All the entries need to be duplicated exactly, with the pictures omitted.

Top of Information given

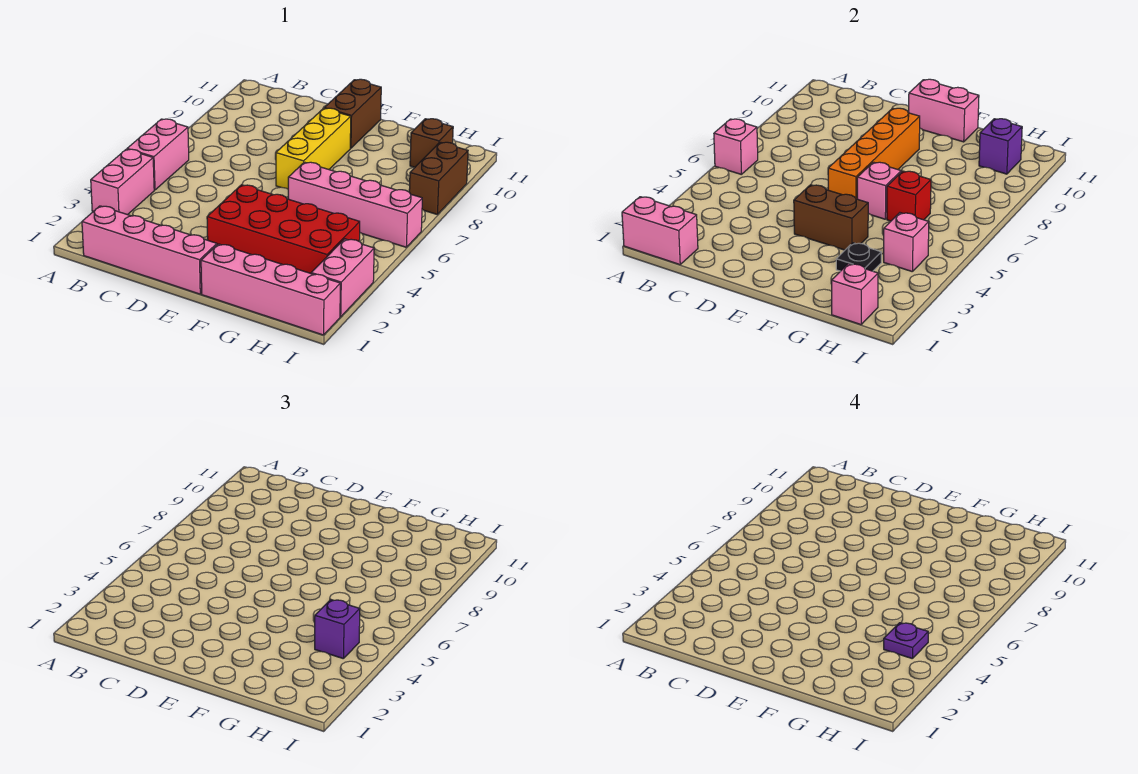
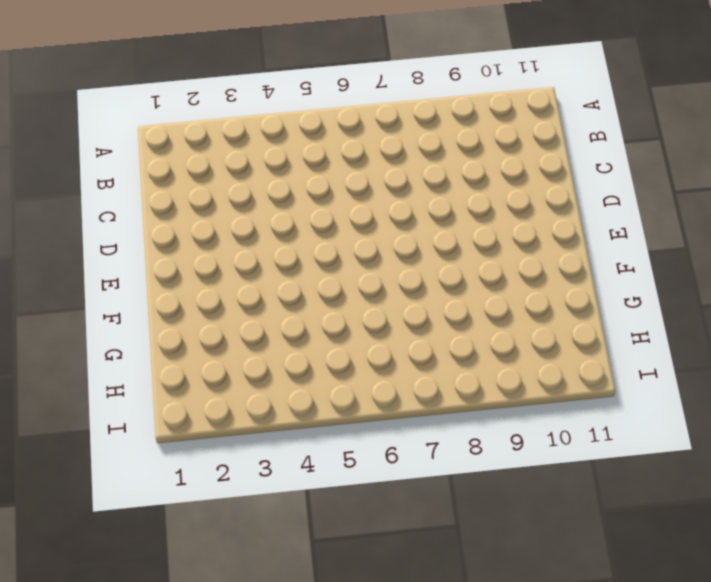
none -> pink brick A3:A4 level 1
none -> pink brick A5:A6 level 1
none -> pink brick B1:E1 level 1

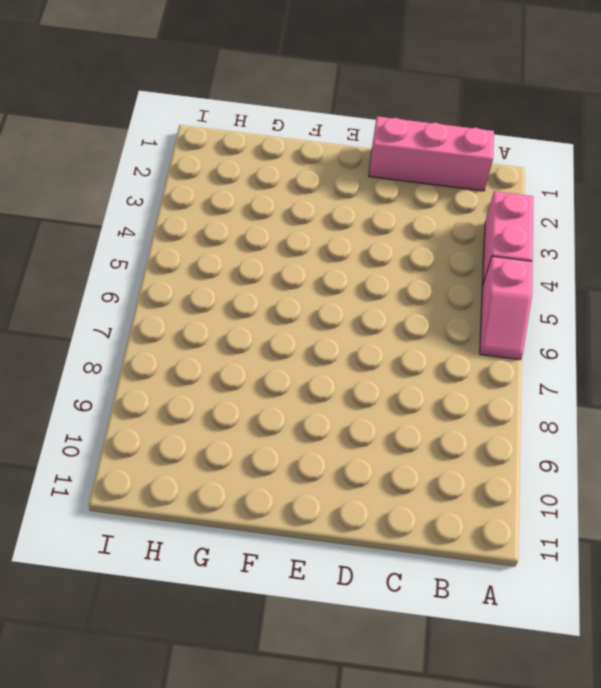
pink slope A5:A6 level 1 top 5 -> pink brick A5:A6 level 1
pink brick B1:D1 level 1 -> pink brick B1:E1 level 1
none -> red brick E3:H4 level 1
none -> yellow brick E7:E9 level 1
none -> brown brick E10:E11 level 1

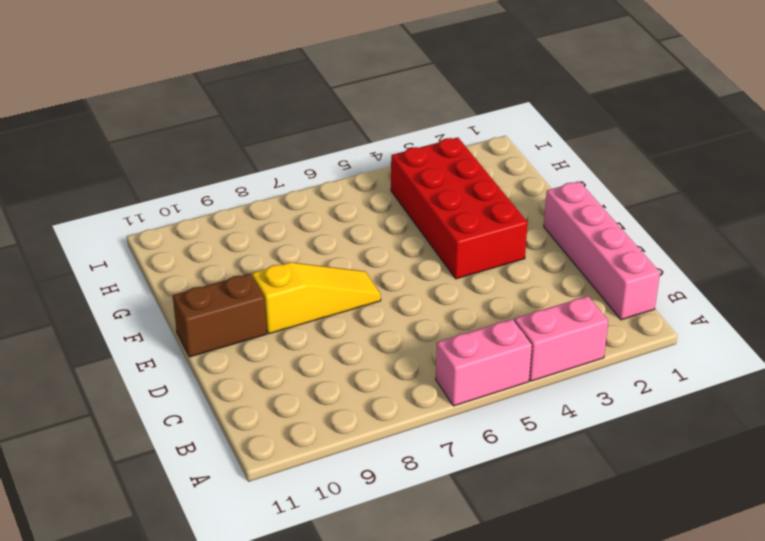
yellow slope E7:E9 level 1 top 9 -> yellow brick E7:E9 level 1
none -> pink brick F1:I1 level 1
none -> pink brick F6:I6 level 1
none -> brown brick H10 level 1

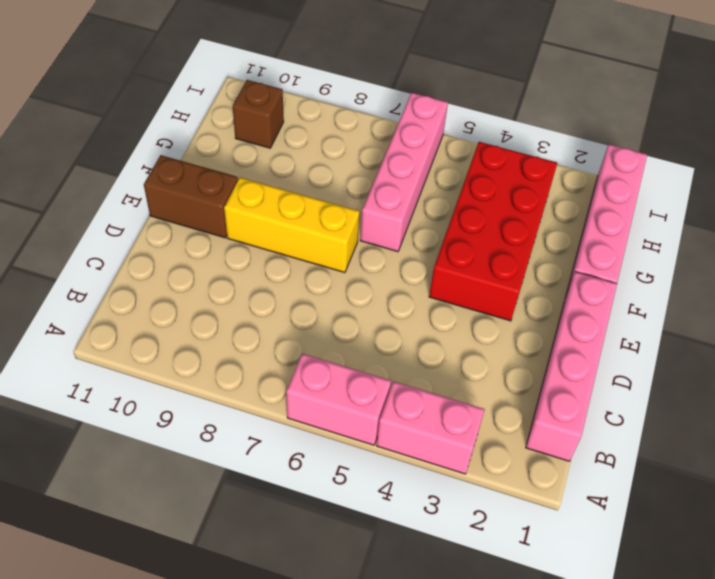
none -> pink brick I2:I3 level 1
none -> brown brick I8:I9 level 1
none -> pink brick A1:B1 level 2

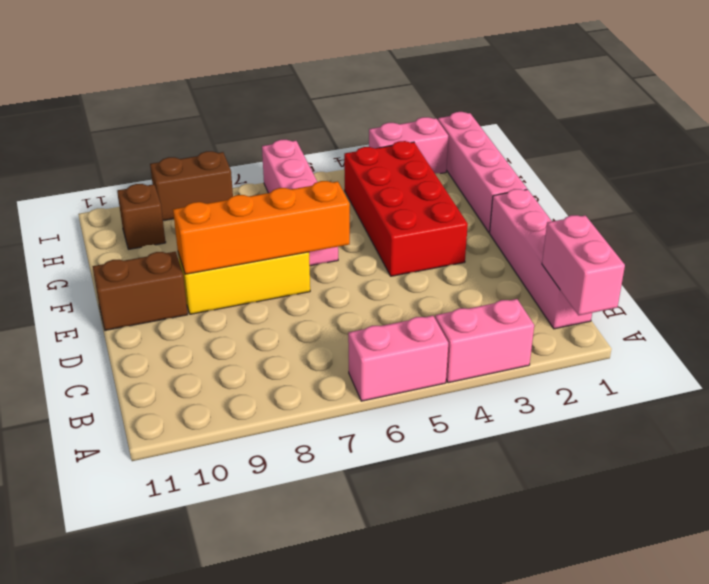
none -> pink brick A6 level 2
none -> brown brick E4:F4 level 2
none -> pink brick E11:F11 level 2

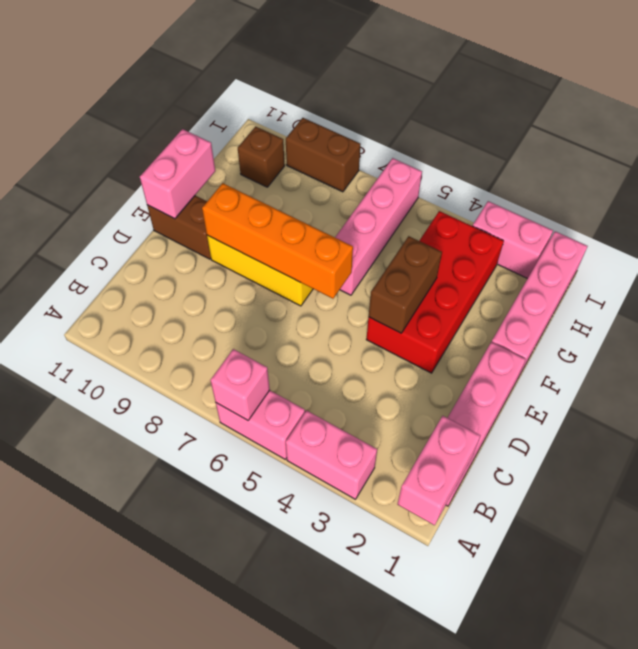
none -> pink brick F6 level 2
none -> black plate G3 level 2
none -> red brick G6 level 2

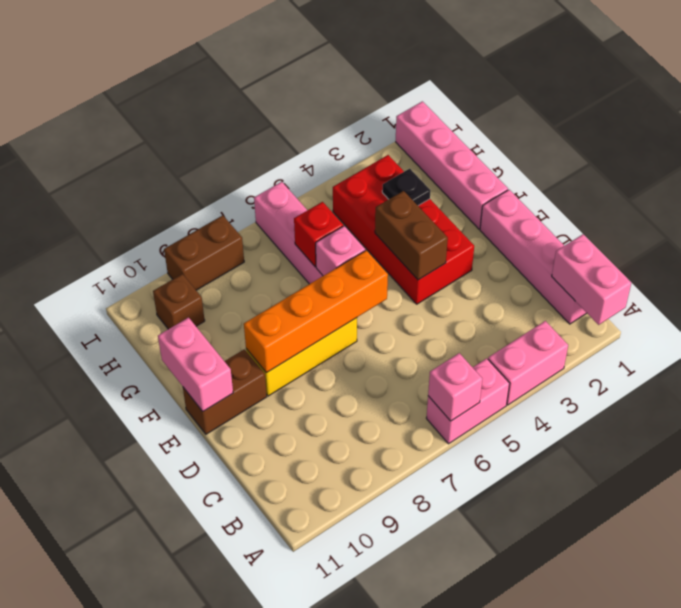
none -> pink brick I2:I3 level 1
none -> pink brick H1 level 2
none -> pink brick H4 level 2

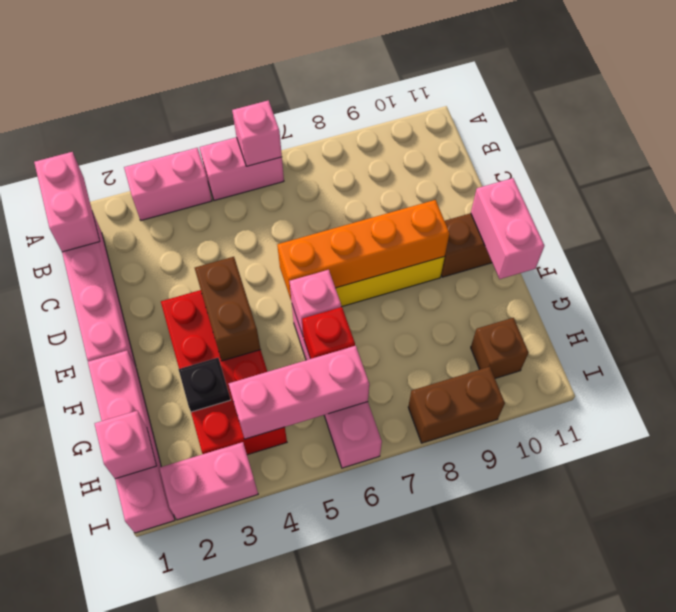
pink brick H4:H6 level 2 -> pink brick H4 level 2
none -> purple brick H10 level 2
none -> purple brick H4 level 3
none -> purple plate H4 level 4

Bottom of Information given

• [Exercise output]:
none -> pink brick A3:A4 level 1
none -> pink brick A5:A6 level 1
none -> pink brick B1:E1 level 1

pink slope A5:A6 level 1 top 5 -> pink brick A5:A6 level 1
pink brick B1:D1 level 1 -> pink brick B1:E1 level 1
none -> red brick E3:H4 level 1
none -> yellow brick E7:E9 level 1
none -> brown brick E10:E11 level 1

yellow slope E7:E9 level 1 top 9 -> yellow brick E7:E9 level 1
none -> pink brick F1:I1 level 1
none -> pink brick F6:I6 level 1
none -> brown brick H10 level 1

none -> pink brick I2:I3 level 1
none -> brown brick I8:I9 level 1
none -> pink brick A1:B1 level 2

none -> pink brick A6 level 2
none -> brown brick E4:F4 level 2
none -> pink brick E11:F11 level 2

none -> pink brick F6 level 2
none -> black plate G3 level 2
none -> red brick G6 level 2

none -> pink brick I2:I3 level 1
none -> pink brick H1 level 2
none -> pink brick H4 level 2

pink brick H4:H6 level 2 -> pink brick H4 level 2
none -> purple brick H10 level 2
none -> purple brick H4 level 3
none -> purple plate H4 level 4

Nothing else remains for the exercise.